Data for the task
=== Begin Enclosure ===
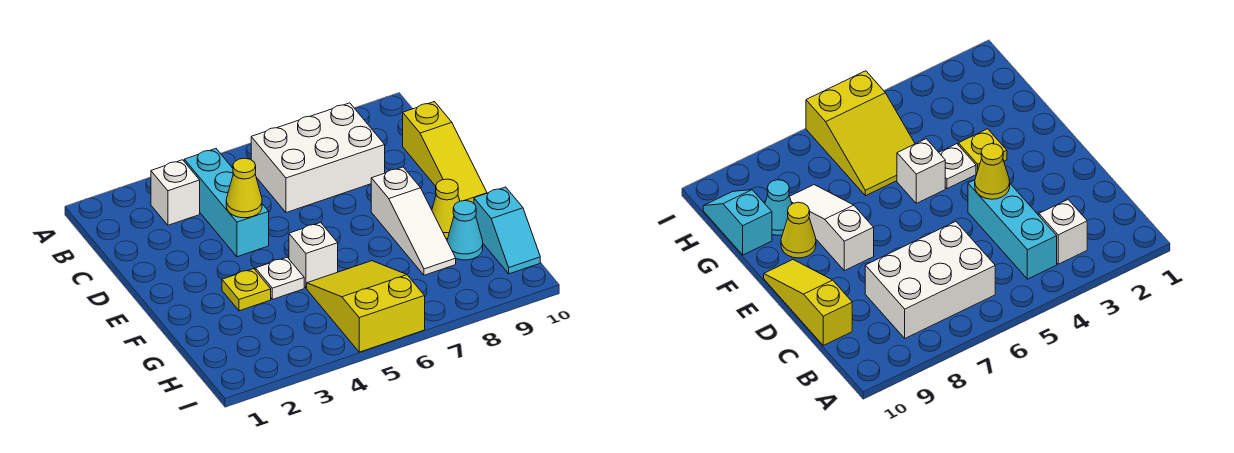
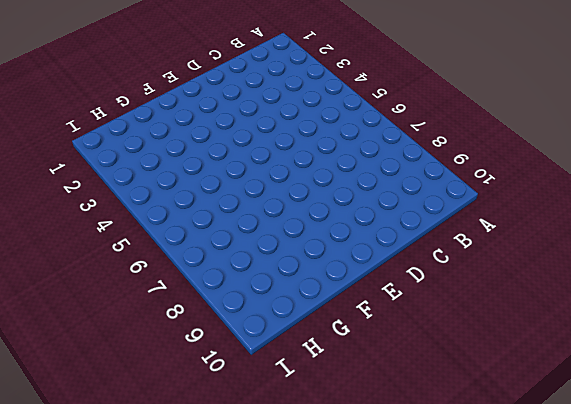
none -> white brick B3 level 1
none -> cyan brick B4:D4 level 1
none -> white brick B6:C8 level 1

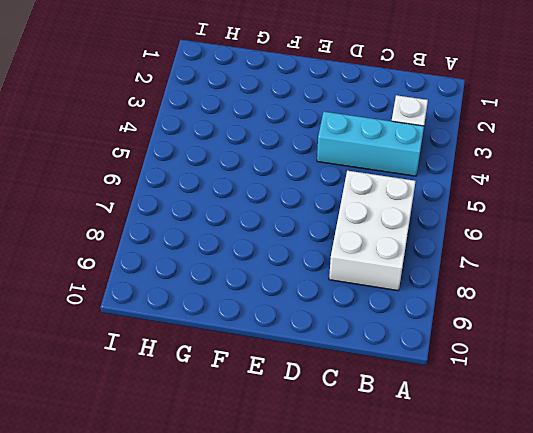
none -> yellow slope C10:E10 level 1 top C
none -> white slope E8:G8 level 1 top E
none -> yellow plate F3 level 1

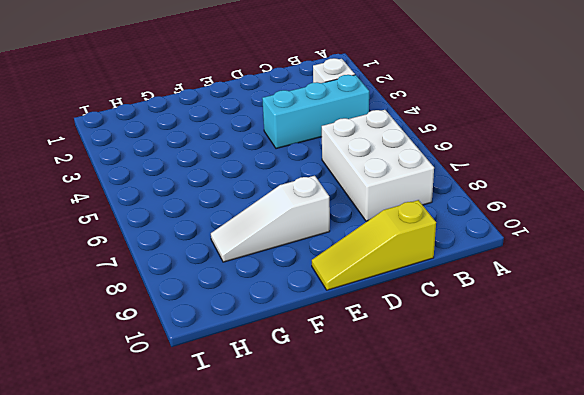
none -> yellow plate F3 level 1
none -> white plate F4 level 1
none -> white brick F5 level 1

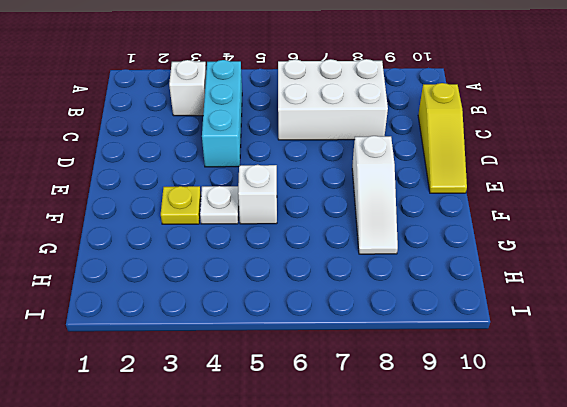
none -> yellow cone F9 level 1
none -> yellow slope G5:I6 level 1 top I
none -> cyan cone G9 level 1

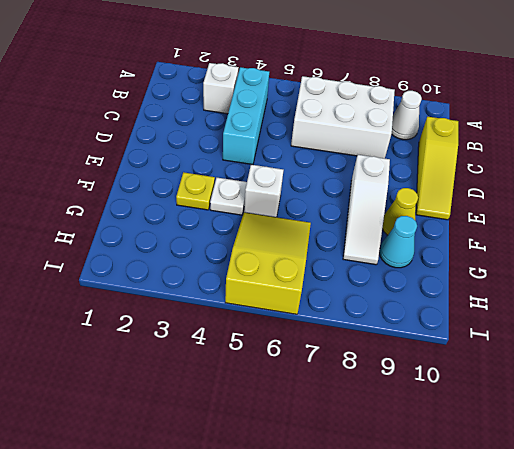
white cone B9 level 1 -> none
none -> cyan slope G10:H10 level 1 top G
none -> yellow cone D4 level 2

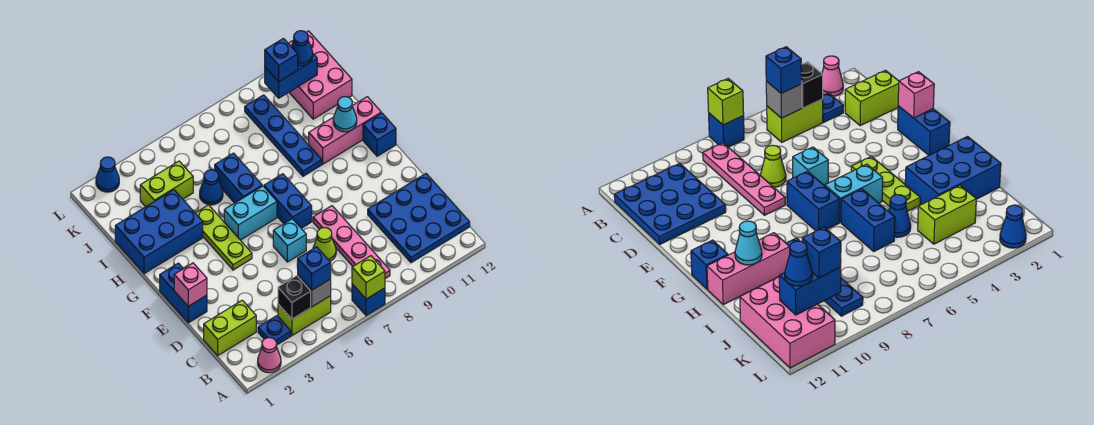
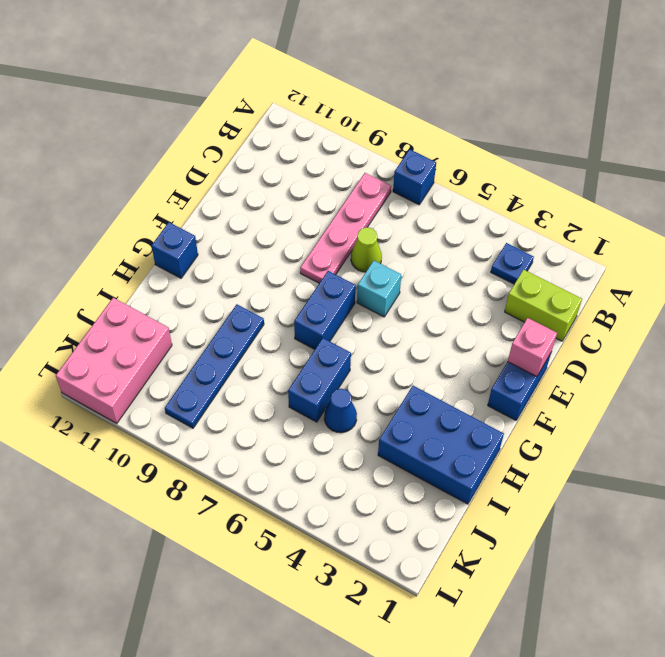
none -> pink cone A2 level 1
none -> lime brick B4:B5 level 1
none -> blue plate B10:D12 level 1
none -> lime plate F4:H4 level 1

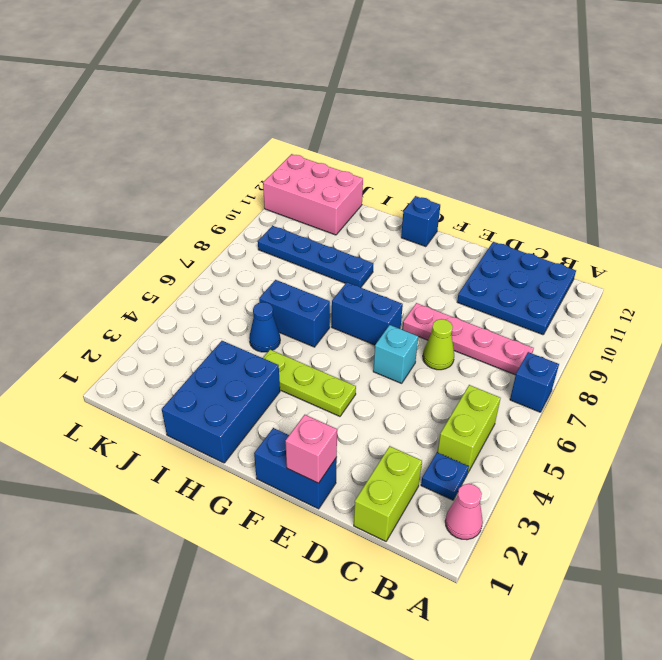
none -> cyan brick G5:G6 level 1
none -> pink brick H10:H12 level 1
none -> lime brick J3:J4 level 1
none -> blue cone L2 level 1

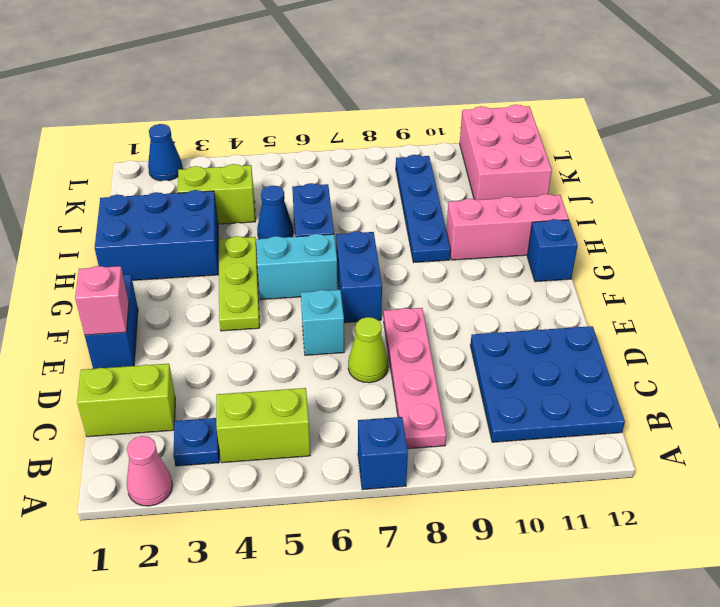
none -> lime brick A7 level 2
none -> black brick B4 level 2
none -> grey brick B5 level 2
none -> cyan cone H11 level 2

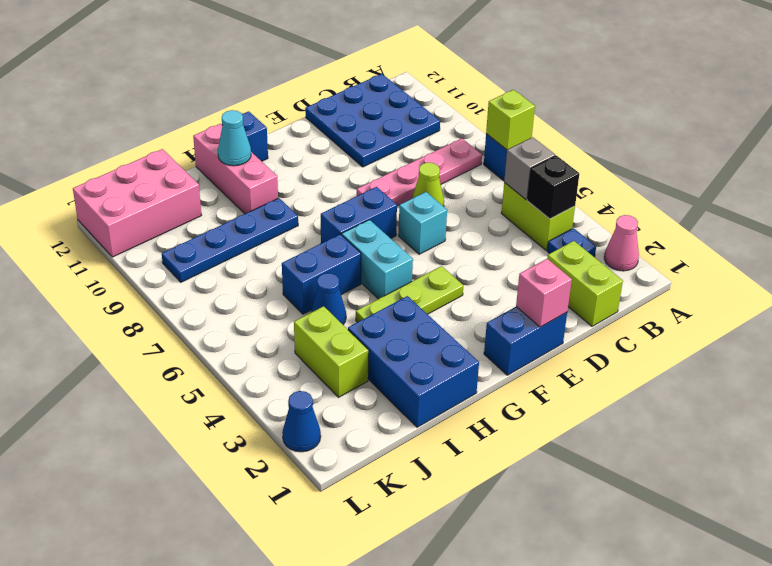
none -> blue brick K10:K11 level 2
none -> blue brick B5 level 3
none -> blue brick K10 level 3
none -> blue cone K11 level 3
=== End Enclosure ===
All lines from the one holding "none -> cyan brick G5:G6 level 1" through the last line of the material above should be set down exactly, and the pictures should be left out.

none -> cyan brick G5:G6 level 1
none -> pink brick H10:H12 level 1
none -> lime brick J3:J4 level 1
none -> blue cone L2 level 1

none -> lime brick A7 level 2
none -> black brick B4 level 2
none -> grey brick B5 level 2
none -> cyan cone H11 level 2

none -> blue brick K10:K11 level 2
none -> blue brick B5 level 3
none -> blue brick K10 level 3
none -> blue cone K11 level 3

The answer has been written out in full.